Exercise — Extract from the entries below every line that contains the string "shortInstrumentName", treating uppercase and lowercase letters as distinct.

Data —

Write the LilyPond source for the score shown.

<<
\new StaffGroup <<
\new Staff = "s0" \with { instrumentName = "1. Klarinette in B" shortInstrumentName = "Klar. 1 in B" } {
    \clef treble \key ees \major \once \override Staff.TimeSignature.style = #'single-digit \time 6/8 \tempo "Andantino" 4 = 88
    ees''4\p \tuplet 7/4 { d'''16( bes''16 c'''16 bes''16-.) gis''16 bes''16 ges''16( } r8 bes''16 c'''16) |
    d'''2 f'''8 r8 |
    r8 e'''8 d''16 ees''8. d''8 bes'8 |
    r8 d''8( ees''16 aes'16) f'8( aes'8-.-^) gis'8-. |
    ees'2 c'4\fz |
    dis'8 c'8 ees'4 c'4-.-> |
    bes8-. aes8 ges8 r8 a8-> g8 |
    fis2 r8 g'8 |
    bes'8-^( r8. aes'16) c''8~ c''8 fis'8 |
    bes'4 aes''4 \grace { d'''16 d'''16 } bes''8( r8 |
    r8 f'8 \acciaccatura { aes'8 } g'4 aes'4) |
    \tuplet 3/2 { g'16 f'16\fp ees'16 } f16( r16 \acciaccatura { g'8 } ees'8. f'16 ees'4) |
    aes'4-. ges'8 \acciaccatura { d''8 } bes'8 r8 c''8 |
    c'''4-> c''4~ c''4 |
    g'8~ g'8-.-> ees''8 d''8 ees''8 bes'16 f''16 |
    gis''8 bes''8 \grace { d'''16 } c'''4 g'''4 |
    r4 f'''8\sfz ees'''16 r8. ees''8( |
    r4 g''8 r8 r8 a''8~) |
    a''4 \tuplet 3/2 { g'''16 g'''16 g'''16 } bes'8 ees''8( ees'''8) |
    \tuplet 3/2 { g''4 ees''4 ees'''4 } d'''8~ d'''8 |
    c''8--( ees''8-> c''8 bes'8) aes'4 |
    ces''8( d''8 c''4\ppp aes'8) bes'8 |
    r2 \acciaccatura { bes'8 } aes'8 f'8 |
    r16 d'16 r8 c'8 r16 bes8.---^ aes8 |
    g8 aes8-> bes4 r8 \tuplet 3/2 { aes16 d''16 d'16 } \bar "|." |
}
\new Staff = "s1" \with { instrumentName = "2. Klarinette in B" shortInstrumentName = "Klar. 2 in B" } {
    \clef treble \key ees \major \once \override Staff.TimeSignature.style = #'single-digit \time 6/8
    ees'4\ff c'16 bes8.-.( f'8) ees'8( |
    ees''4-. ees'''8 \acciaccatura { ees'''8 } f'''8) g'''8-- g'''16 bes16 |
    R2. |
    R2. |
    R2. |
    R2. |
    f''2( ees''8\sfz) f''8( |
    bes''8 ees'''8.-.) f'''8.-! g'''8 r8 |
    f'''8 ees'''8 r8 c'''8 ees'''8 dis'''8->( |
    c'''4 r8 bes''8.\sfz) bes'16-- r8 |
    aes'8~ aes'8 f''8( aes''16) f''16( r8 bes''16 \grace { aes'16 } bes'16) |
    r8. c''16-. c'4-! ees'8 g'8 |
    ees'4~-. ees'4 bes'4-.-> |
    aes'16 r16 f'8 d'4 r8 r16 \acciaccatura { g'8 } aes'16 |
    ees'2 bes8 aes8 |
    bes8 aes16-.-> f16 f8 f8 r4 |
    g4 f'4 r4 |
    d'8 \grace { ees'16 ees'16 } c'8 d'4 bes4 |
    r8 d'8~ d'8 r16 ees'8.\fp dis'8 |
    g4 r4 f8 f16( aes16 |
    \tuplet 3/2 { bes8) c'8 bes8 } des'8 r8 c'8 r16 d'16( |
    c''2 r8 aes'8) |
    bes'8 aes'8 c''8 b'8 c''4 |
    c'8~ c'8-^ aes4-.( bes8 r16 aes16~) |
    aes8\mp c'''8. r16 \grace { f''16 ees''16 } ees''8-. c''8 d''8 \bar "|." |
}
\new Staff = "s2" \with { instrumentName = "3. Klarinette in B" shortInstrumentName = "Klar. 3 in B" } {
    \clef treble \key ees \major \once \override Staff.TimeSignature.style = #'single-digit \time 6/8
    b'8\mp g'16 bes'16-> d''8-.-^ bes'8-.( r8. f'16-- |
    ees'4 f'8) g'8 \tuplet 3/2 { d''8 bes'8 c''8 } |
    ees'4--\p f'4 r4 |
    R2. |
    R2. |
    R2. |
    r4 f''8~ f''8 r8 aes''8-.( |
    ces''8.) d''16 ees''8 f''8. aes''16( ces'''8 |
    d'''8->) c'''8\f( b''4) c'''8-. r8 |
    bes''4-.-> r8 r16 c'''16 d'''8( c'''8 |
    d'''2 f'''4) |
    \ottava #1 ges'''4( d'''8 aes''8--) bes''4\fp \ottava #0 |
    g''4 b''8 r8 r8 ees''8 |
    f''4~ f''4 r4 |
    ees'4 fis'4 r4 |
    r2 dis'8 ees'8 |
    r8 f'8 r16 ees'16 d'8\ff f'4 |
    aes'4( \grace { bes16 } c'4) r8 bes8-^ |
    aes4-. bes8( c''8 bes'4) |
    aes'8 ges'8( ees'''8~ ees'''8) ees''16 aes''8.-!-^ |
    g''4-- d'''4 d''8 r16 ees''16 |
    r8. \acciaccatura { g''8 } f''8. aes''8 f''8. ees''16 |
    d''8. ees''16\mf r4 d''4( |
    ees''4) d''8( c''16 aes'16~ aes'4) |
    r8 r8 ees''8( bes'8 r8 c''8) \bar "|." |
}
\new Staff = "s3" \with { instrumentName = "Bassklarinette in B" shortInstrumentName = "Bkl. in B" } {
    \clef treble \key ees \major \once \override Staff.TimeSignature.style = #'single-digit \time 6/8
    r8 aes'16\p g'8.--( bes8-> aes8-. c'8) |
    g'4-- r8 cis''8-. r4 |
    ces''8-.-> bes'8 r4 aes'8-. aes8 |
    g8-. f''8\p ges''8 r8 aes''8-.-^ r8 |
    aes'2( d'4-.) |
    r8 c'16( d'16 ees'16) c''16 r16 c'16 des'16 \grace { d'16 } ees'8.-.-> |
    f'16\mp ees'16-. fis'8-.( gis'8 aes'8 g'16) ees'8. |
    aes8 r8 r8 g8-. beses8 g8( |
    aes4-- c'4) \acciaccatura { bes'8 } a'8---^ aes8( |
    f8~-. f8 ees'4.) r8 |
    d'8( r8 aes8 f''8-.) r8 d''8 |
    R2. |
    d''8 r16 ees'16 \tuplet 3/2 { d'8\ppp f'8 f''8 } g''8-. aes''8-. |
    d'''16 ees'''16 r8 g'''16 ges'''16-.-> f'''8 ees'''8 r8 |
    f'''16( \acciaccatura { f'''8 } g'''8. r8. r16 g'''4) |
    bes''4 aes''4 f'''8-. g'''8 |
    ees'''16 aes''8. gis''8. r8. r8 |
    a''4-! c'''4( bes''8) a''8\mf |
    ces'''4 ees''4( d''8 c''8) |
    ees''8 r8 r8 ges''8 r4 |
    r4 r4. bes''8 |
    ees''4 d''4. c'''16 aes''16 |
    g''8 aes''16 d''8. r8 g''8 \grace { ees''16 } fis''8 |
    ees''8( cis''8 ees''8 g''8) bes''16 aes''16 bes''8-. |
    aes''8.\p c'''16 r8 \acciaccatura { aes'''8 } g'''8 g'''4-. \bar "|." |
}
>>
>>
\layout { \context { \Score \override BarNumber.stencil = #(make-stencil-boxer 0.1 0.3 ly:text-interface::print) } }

The solution —
\new Staff = "s0" \with { instrumentName = "1. Klarinette in B" shortInstrumentName = "Klar. 1 in B" } {
\new Staff = "s1" \with { instrumentName = "2. Klarinette in B" shortInstrumentName = "Klar. 2 in B" } {
\new Staff = "s2" \with { instrumentName = "3. Klarinette in B" shortInstrumentName = "Klar. 3 in B" } {
\new Staff = "s3" \with { instrumentName = "Bassklarinette in B" shortInstrumentName = "Bkl. in B" } {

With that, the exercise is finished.